* YOUR INSTRUCTIONS: Once the data has been read, print it back in full, exactly.

* RECORDS SHOWN:
************

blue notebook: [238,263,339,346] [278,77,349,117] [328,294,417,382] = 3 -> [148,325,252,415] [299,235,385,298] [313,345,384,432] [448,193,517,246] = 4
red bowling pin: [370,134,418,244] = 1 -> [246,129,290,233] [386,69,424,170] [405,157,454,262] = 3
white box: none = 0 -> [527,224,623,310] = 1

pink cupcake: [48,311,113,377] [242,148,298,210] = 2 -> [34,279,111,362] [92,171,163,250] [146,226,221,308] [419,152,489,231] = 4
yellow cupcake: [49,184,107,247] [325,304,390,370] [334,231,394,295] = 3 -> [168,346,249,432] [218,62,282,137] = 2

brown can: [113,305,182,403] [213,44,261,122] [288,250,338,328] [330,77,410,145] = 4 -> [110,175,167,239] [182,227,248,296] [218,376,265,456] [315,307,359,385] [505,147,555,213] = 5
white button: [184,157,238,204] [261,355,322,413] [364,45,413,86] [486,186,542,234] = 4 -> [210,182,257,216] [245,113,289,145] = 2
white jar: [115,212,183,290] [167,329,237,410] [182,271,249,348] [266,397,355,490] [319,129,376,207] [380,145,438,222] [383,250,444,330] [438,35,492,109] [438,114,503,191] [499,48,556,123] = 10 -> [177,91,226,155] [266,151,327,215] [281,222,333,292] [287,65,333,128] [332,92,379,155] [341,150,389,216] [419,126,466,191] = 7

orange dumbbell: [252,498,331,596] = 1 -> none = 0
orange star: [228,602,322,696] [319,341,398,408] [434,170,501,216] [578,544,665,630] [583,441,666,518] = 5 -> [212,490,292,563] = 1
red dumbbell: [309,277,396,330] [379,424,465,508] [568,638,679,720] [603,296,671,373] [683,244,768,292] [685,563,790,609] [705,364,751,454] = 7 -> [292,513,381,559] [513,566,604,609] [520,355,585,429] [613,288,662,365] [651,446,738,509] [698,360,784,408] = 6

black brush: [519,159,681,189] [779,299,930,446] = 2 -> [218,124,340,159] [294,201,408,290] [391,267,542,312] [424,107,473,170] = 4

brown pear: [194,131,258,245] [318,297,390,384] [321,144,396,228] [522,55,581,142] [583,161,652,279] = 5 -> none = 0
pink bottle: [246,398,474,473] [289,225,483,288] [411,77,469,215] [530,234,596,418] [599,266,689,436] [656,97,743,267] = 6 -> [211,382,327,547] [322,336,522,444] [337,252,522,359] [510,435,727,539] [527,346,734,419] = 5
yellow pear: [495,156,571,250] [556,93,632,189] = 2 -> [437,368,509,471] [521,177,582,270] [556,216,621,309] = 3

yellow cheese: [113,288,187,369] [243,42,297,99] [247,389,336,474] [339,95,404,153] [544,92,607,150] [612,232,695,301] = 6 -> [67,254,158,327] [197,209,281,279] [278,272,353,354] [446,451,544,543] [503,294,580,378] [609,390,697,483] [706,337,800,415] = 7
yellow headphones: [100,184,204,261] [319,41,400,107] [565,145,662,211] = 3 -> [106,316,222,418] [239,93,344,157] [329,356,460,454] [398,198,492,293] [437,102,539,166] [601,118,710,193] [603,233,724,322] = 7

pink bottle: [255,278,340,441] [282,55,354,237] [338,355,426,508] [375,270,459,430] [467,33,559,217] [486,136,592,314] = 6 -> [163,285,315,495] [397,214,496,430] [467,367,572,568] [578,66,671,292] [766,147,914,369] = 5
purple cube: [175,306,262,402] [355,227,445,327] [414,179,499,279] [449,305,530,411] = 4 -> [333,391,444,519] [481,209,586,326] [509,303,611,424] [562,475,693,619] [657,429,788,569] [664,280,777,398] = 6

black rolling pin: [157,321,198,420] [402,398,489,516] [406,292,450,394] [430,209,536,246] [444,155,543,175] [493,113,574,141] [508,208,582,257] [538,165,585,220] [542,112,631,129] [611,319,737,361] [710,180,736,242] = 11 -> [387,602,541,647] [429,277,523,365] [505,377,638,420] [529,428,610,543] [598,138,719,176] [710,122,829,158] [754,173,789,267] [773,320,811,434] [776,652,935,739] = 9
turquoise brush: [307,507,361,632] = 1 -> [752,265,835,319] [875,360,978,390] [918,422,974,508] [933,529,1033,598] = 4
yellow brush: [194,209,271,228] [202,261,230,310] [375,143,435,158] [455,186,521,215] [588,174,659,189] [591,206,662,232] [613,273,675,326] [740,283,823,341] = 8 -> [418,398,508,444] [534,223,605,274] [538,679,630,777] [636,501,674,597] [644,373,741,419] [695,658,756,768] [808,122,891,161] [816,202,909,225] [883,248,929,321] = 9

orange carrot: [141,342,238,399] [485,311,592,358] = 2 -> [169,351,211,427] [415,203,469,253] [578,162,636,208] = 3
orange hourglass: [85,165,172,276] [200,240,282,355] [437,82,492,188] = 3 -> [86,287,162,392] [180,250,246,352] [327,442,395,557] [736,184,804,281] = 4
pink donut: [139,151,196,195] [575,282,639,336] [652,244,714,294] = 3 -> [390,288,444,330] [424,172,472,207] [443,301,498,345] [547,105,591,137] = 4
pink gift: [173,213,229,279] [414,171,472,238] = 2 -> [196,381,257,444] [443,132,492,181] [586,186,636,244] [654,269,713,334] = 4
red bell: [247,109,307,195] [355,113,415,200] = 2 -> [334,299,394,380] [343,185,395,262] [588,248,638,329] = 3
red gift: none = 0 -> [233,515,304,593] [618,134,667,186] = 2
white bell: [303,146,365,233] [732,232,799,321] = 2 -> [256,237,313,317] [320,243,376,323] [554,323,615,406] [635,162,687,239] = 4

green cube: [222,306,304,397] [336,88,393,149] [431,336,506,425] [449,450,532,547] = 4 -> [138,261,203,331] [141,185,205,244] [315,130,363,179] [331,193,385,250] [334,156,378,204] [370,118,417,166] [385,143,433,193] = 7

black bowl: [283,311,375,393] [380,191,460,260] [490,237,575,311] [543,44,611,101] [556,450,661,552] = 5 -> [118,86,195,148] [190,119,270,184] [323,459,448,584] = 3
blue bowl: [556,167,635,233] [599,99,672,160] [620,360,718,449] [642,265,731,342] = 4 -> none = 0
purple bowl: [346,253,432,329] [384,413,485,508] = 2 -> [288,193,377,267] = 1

************

* RESPONSE TO THIS EXERCISE:
blue notebook: [238,263,339,346] [278,77,349,117] [328,294,417,382] = 3 -> [148,325,252,415] [299,235,385,298] [313,345,384,432] [448,193,517,246] = 4
red bowling pin: [370,134,418,244] = 1 -> [246,129,290,233] [386,69,424,170] [405,157,454,262] = 3
white box: none = 0 -> [527,224,623,310] = 1

pink cupcake: [48,311,113,377] [242,148,298,210] = 2 -> [34,279,111,362] [92,171,163,250] [146,226,221,308] [419,152,489,231] = 4
yellow cupcake: [49,184,107,247] [325,304,390,370] [334,231,394,295] = 3 -> [168,346,249,432] [218,62,282,137] = 2

brown can: [113,305,182,403] [213,44,261,122] [288,250,338,328] [330,77,410,145] = 4 -> [110,175,167,239] [182,227,248,296] [218,376,265,456] [315,307,359,385] [505,147,555,213] = 5
white button: [184,157,238,204] [261,355,322,413] [364,45,413,86] [486,186,542,234] = 4 -> [210,182,257,216] [245,113,289,145] = 2
white jar: [115,212,183,290] [167,329,237,410] [182,271,249,348] [266,397,355,490] [319,129,376,207] [380,145,438,222] [383,250,444,330] [438,35,492,109] [438,114,503,191] [499,48,556,123] = 10 -> [177,91,226,155] [266,151,327,215] [281,222,333,292] [287,65,333,128] [332,92,379,155] [341,150,389,216] [419,126,466,191] = 7

orange dumbbell: [252,498,331,596] = 1 -> none = 0
orange star: [228,602,322,696] [319,341,398,408] [434,170,501,216] [578,544,665,630] [583,441,666,518] = 5 -> [212,490,292,563] = 1
red dumbbell: [309,277,396,330] [379,424,465,508] [568,638,679,720] [603,296,671,373] [683,244,768,292] [685,563,790,609] [705,364,751,454] = 7 -> [292,513,381,559] [513,566,604,609] [520,355,585,429] [613,288,662,365] [651,446,738,509] [698,360,784,408] = 6

black brush: [519,159,681,189] [779,299,930,446] = 2 -> [218,124,340,159] [294,201,408,290] [391,267,542,312] [424,107,473,170] = 4

brown pear: [194,131,258,245] [318,297,390,384] [321,144,396,228] [522,55,581,142] [583,161,652,279] = 5 -> none = 0
pink bottle: [246,398,474,473] [289,225,483,288] [411,77,469,215] [530,234,596,418] [599,266,689,436] [656,97,743,267] = 6 -> [211,382,327,547] [322,336,522,444] [337,252,522,359] [510,435,727,539] [527,346,734,419] = 5
yellow pear: [495,156,571,250] [556,93,632,189] = 2 -> [437,368,509,471] [521,177,582,270] [556,216,621,309] = 3

yellow cheese: [113,288,187,369] [243,42,297,99] [247,389,336,474] [339,95,404,153] [544,92,607,150] [612,232,695,301] = 6 -> [67,254,158,327] [197,209,281,279] [278,272,353,354] [446,451,544,543] [503,294,580,378] [609,390,697,483] [706,337,800,415] = 7
yellow headphones: [100,184,204,261] [319,41,400,107] [565,145,662,211] = 3 -> [106,316,222,418] [239,93,344,157] [329,356,460,454] [398,198,492,293] [437,102,539,166] [601,118,710,193] [603,233,724,322] = 7

pink bottle: [255,278,340,441] [282,55,354,237] [338,355,426,508] [375,270,459,430] [467,33,559,217] [486,136,592,314] = 6 -> [163,285,315,495] [397,214,496,430] [467,367,572,568] [578,66,671,292] [766,147,914,369] = 5
purple cube: [175,306,262,402] [355,227,445,327] [414,179,499,279] [449,305,530,411] = 4 -> [333,391,444,519] [481,209,586,326] [509,303,611,424] [562,475,693,619] [657,429,788,569] [664,280,777,398] = 6

black rolling pin: [157,321,198,420] [402,398,489,516] [406,292,450,394] [430,209,536,246] [444,155,543,175] [493,113,574,141] [508,208,582,257] [538,165,585,220] [542,112,631,129] [611,319,737,361] [710,180,736,242] = 11 -> [387,602,541,647] [429,277,523,365] [505,377,638,420] [529,428,610,543] [598,138,719,176] [710,122,829,158] [754,173,789,267] [773,320,811,434] [776,652,935,739] = 9
turquoise brush: [307,507,361,632] = 1 -> [752,265,835,319] [875,360,978,390] [918,422,974,508] [933,529,1033,598] = 4
yellow brush: [194,209,271,228] [202,261,230,310] [375,143,435,158] [455,186,521,215] [588,174,659,189] [591,206,662,232] [613,273,675,326] [740,283,823,341] = 8 -> [418,398,508,444] [534,223,605,274] [538,679,630,777] [636,501,674,597] [644,373,741,419] [695,658,756,768] [808,122,891,161] [816,202,909,225] [883,248,929,321] = 9

orange carrot: [141,342,238,399] [485,311,592,358] = 2 -> [169,351,211,427] [415,203,469,253] [578,162,636,208] = 3
orange hourglass: [85,165,172,276] [200,240,282,355] [437,82,492,188] = 3 -> [86,287,162,392] [180,250,246,352] [327,442,395,557] [736,184,804,281] = 4
pink donut: [139,151,196,195] [575,282,639,336] [652,244,714,294] = 3 -> [390,288,444,330] [424,172,472,207] [443,301,498,345] [547,105,591,137] = 4
pink gift: [173,213,229,279] [414,171,472,238] = 2 -> [196,381,257,444] [443,132,492,181] [586,186,636,244] [654,269,713,334] = 4
red bell: [247,109,307,195] [355,113,415,200] = 2 -> [334,299,394,380] [343,185,395,262] [588,248,638,329] = 3
red gift: none = 0 -> [233,515,304,593] [618,134,667,186] = 2
white bell: [303,146,365,233] [732,232,799,321] = 2 -> [256,237,313,317] [320,243,376,323] [554,323,615,406] [635,162,687,239] = 4

green cube: [222,306,304,397] [336,88,393,149] [431,336,506,425] [449,450,532,547] = 4 -> [138,261,203,331] [141,185,205,244] [315,130,363,179] [331,193,385,250] [334,156,378,204] [370,118,417,166] [385,143,433,193] = 7

black bowl: [283,311,375,393] [380,191,460,260] [490,237,575,311] [543,44,611,101] [556,450,661,552] = 5 -> [118,86,195,148] [190,119,270,184] [323,459,448,584] = 3
blue bowl: [556,167,635,233] [599,99,672,160] [620,360,718,449] [642,265,731,342] = 4 -> none = 0
purple bowl: [346,253,432,329] [384,413,485,508] = 2 -> [288,193,377,267] = 1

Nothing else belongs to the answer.